(Beginning of Provided material)
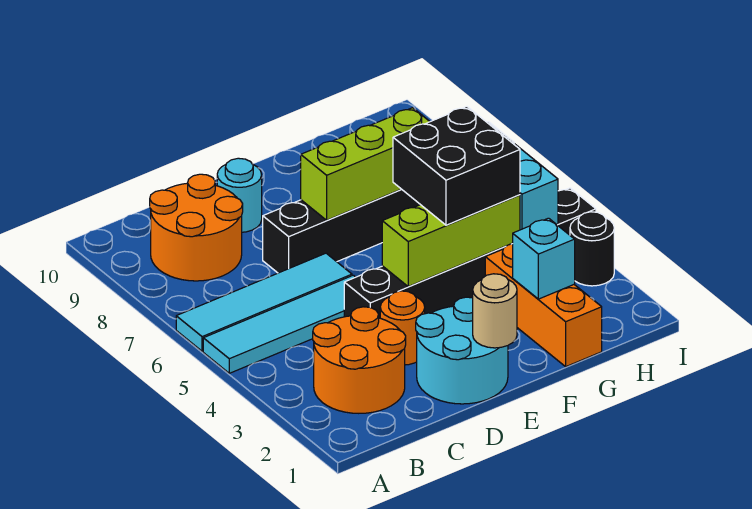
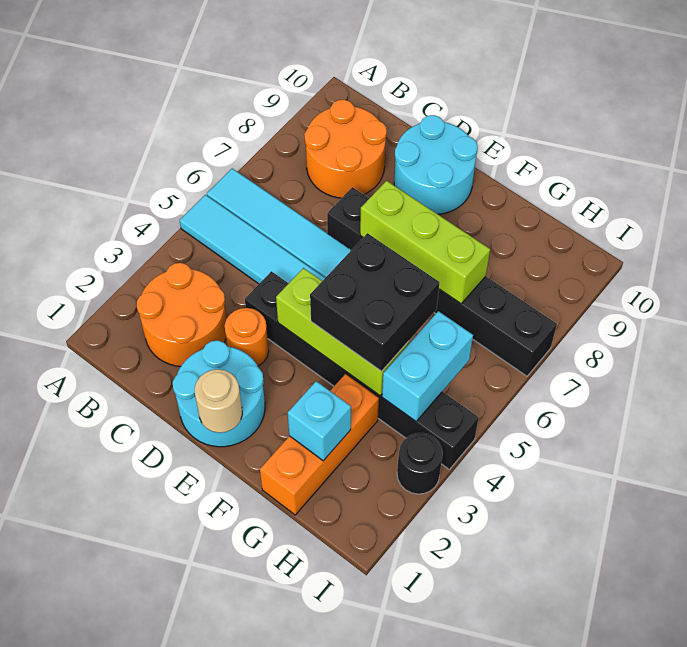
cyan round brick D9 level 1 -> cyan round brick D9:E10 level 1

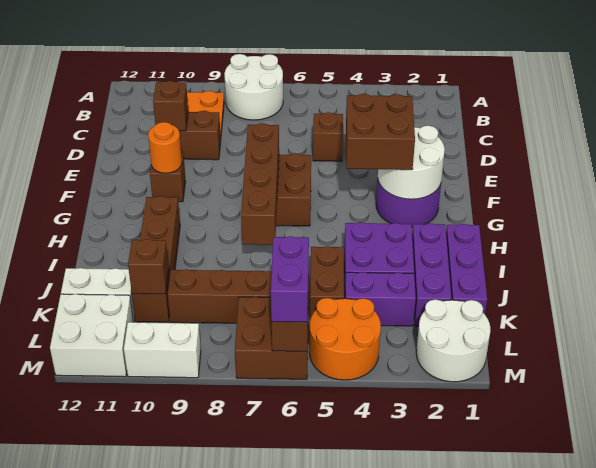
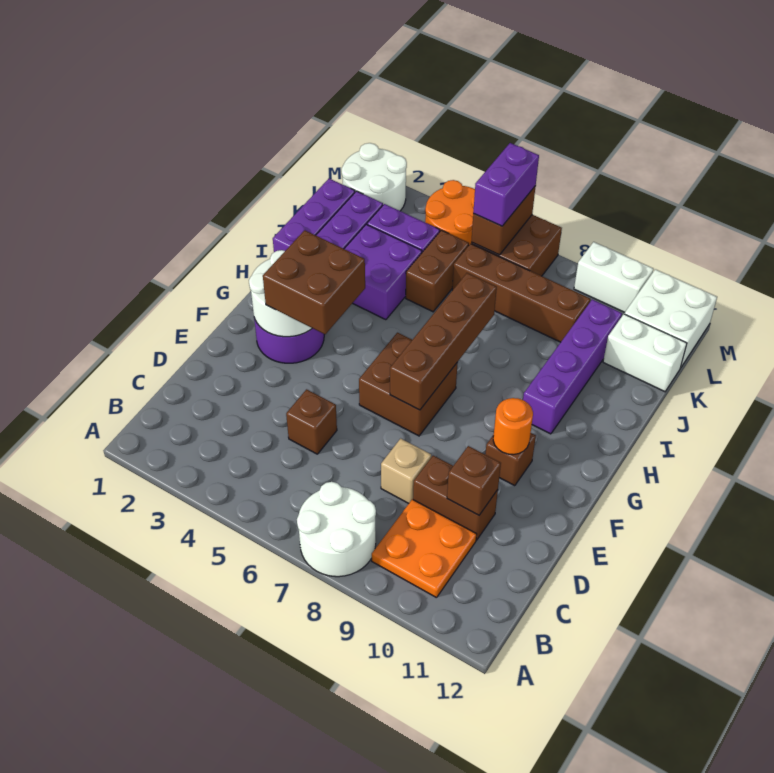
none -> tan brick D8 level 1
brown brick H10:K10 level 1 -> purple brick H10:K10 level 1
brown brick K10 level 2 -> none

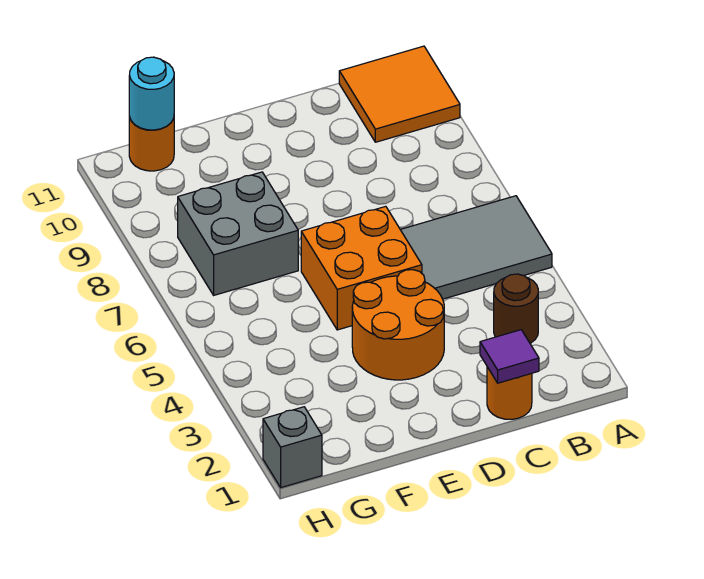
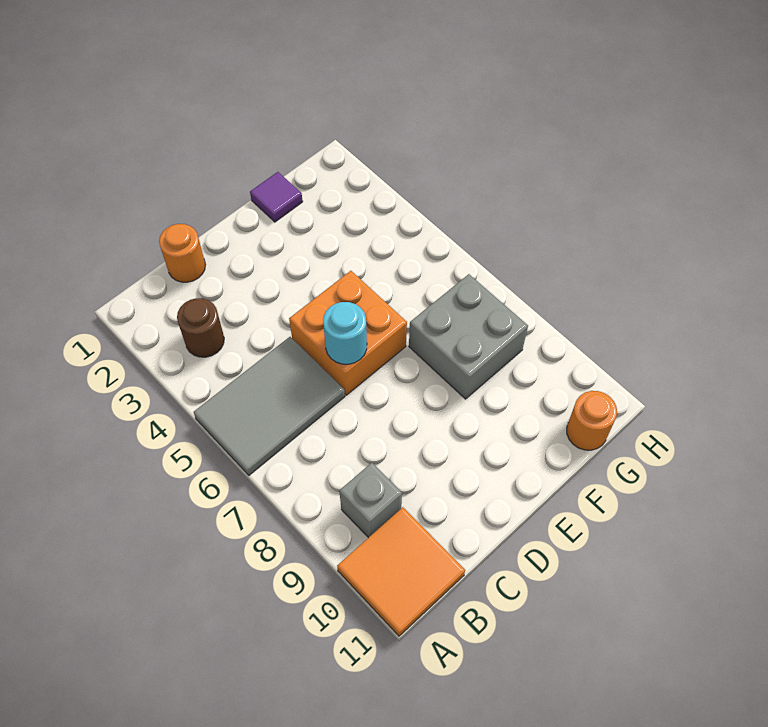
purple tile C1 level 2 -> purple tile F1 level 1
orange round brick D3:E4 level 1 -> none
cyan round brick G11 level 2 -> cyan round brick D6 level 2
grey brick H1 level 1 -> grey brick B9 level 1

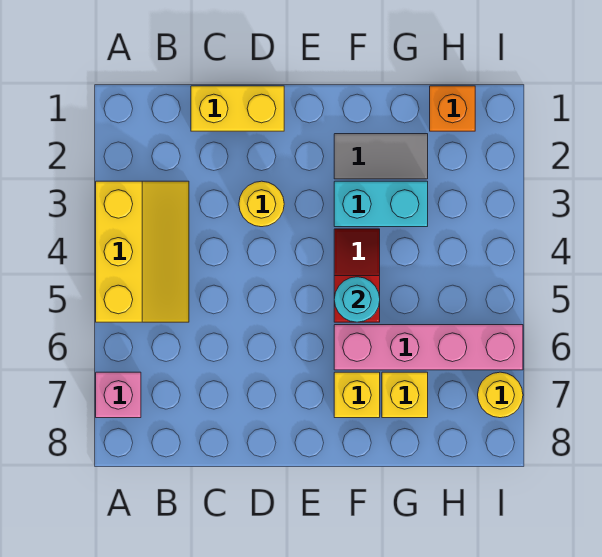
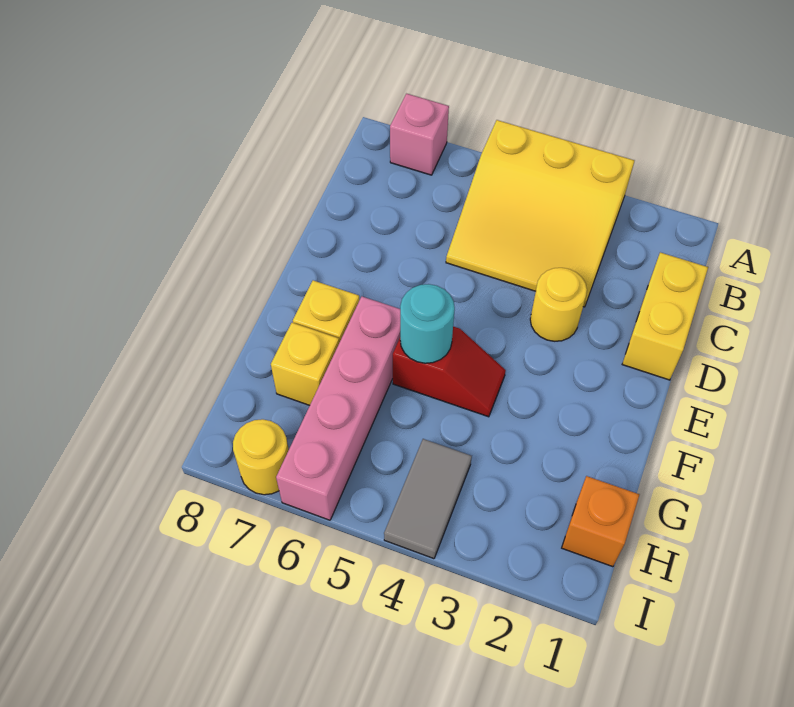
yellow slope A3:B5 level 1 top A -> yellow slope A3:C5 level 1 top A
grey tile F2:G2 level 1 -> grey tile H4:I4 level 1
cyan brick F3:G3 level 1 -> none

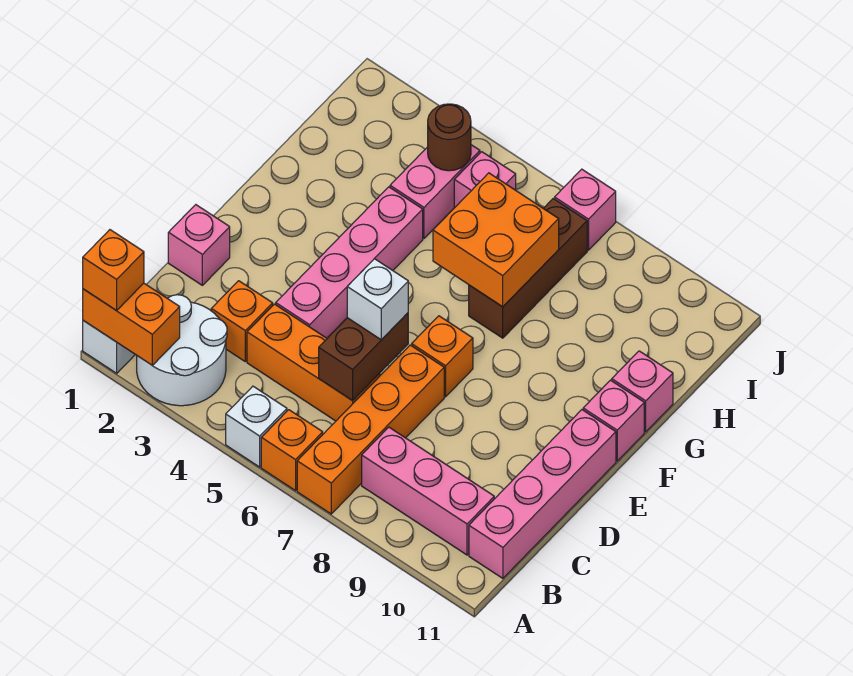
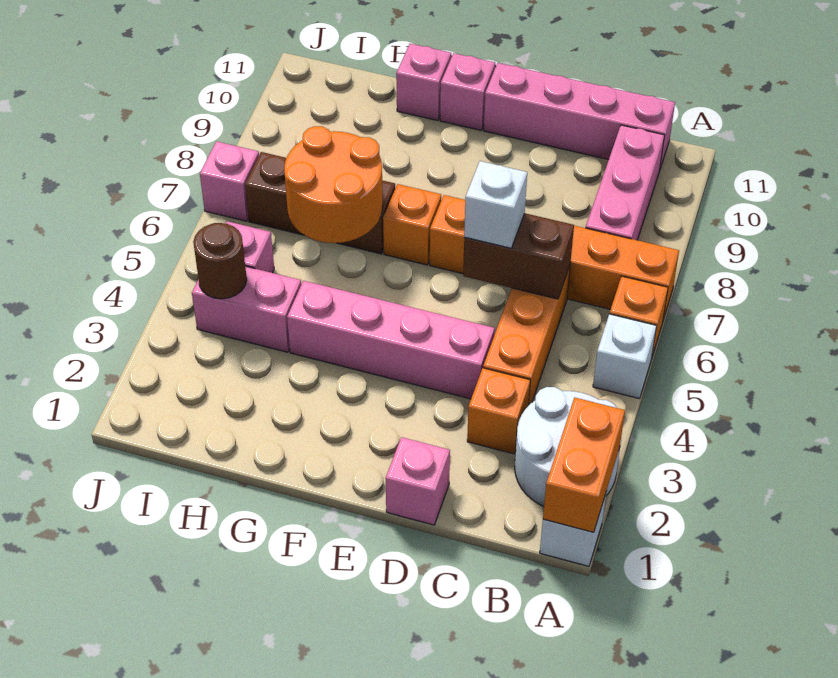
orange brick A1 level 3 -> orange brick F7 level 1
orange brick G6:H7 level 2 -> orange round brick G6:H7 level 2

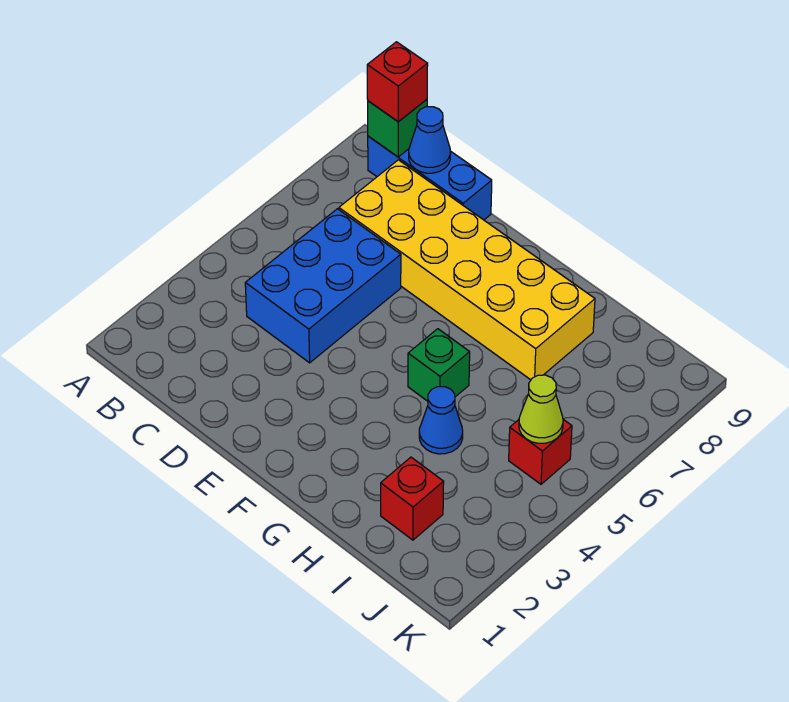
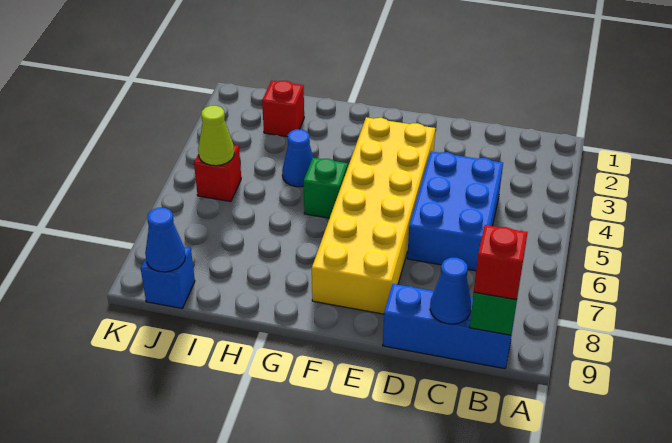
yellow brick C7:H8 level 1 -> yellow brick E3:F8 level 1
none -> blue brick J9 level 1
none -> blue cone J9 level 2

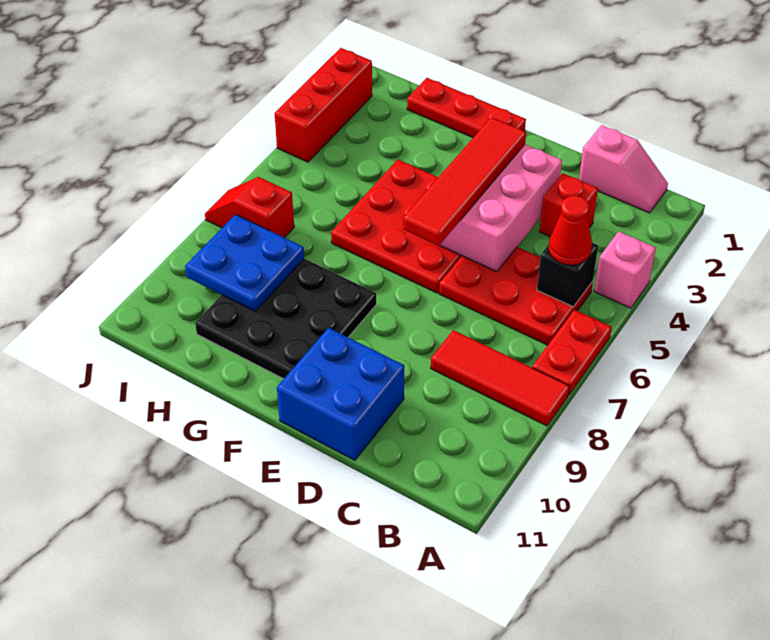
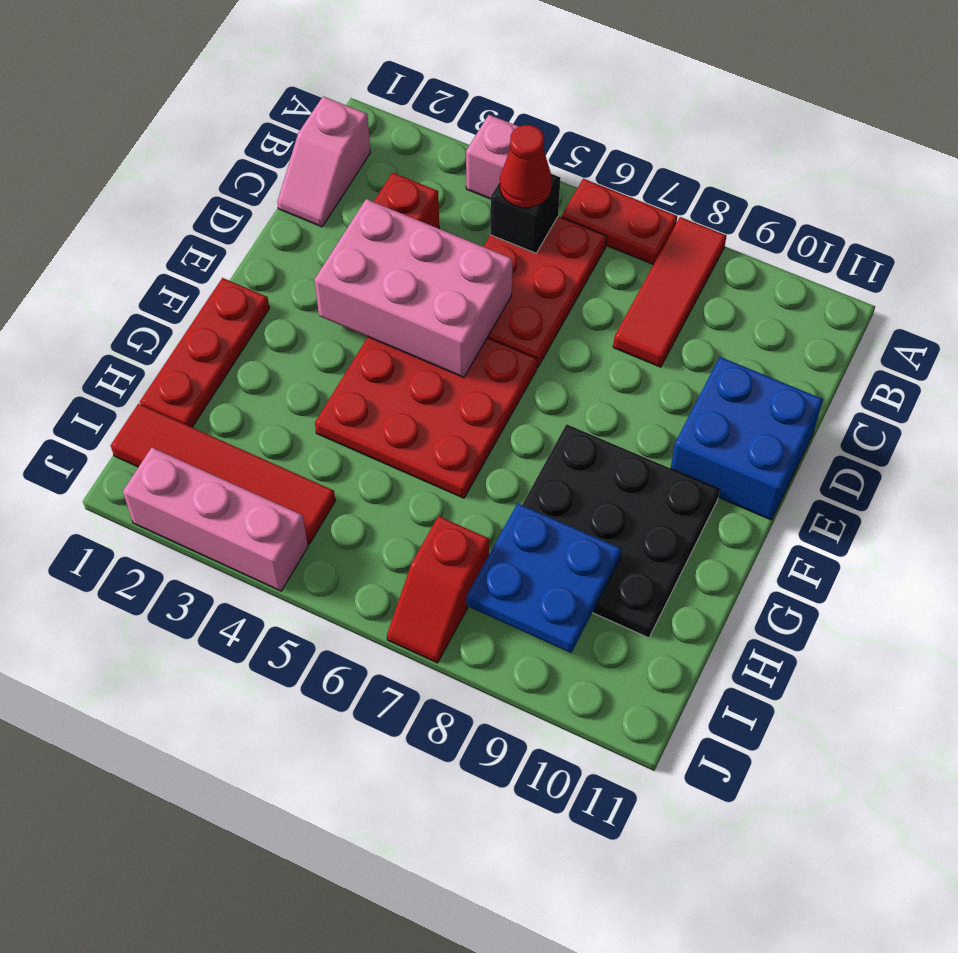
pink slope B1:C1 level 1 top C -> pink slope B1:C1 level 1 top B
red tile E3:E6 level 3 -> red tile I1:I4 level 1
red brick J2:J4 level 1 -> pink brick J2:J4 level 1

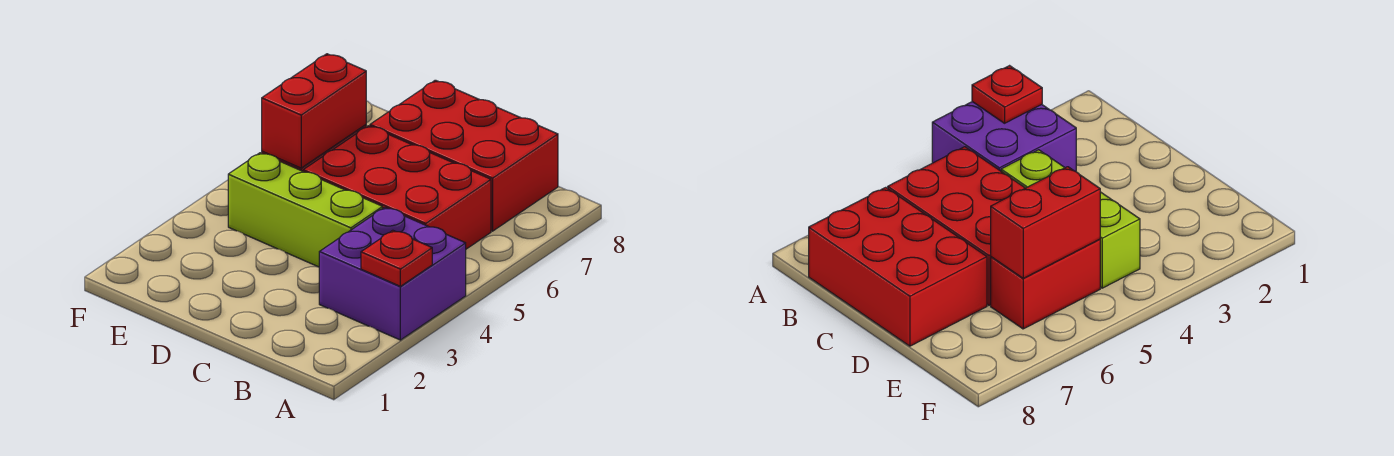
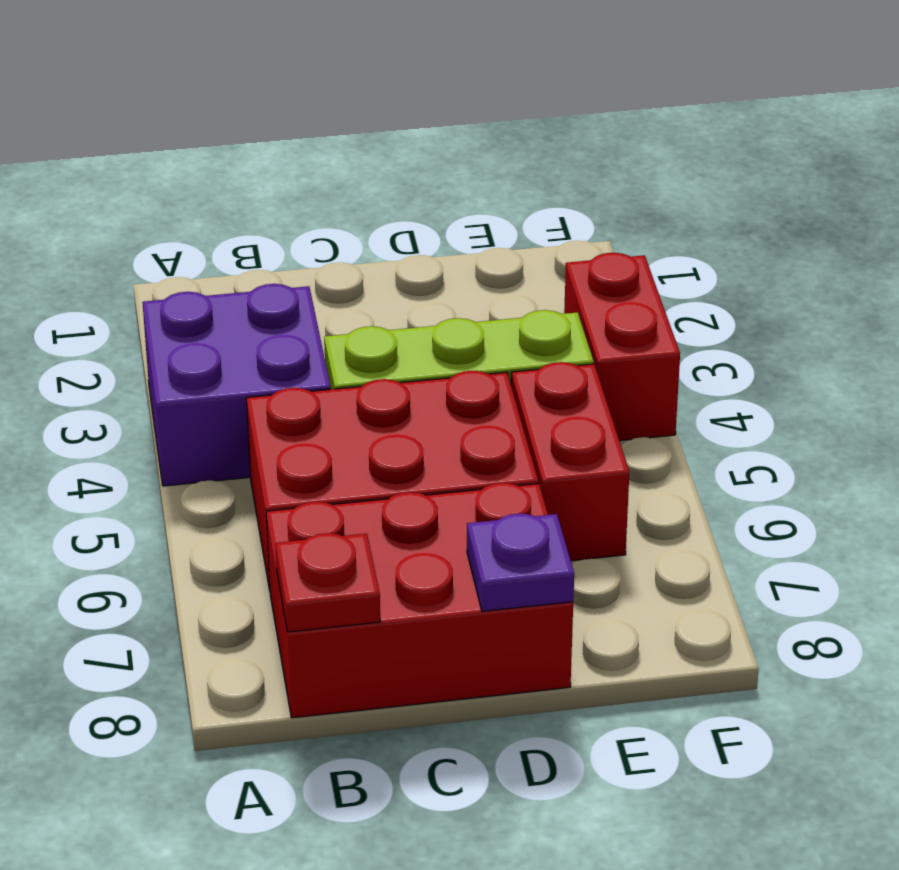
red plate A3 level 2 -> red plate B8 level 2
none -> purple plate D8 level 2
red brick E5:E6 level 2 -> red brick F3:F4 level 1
(End of Provided material)
Task to complete:
Everything in the material must be duplicated exactly, except the pictures.

Solution to the problem:
cyan round brick D9 level 1 -> cyan round brick D9:E10 level 1

none -> tan brick D8 level 1
brown brick H10:K10 level 1 -> purple brick H10:K10 level 1
brown brick K10 level 2 -> none

purple tile C1 level 2 -> purple tile F1 level 1
orange round brick D3:E4 level 1 -> none
cyan round brick G11 level 2 -> cyan round brick D6 level 2
grey brick H1 level 1 -> grey brick B9 level 1

yellow slope A3:B5 level 1 top A -> yellow slope A3:C5 level 1 top A
grey tile F2:G2 level 1 -> grey tile H4:I4 level 1
cyan brick F3:G3 level 1 -> none

orange brick A1 level 3 -> orange brick F7 level 1
orange brick G6:H7 level 2 -> orange round brick G6:H7 level 2

yellow brick C7:H8 level 1 -> yellow brick E3:F8 level 1
none -> blue brick J9 level 1
none -> blue cone J9 level 2

pink slope B1:C1 level 1 top C -> pink slope B1:C1 level 1 top B
red tile E3:E6 level 3 -> red tile I1:I4 level 1
red brick J2:J4 level 1 -> pink brick J2:J4 level 1

red plate A3 level 2 -> red plate B8 level 2
none -> purple plate D8 level 2
red brick E5:E6 level 2 -> red brick F3:F4 level 1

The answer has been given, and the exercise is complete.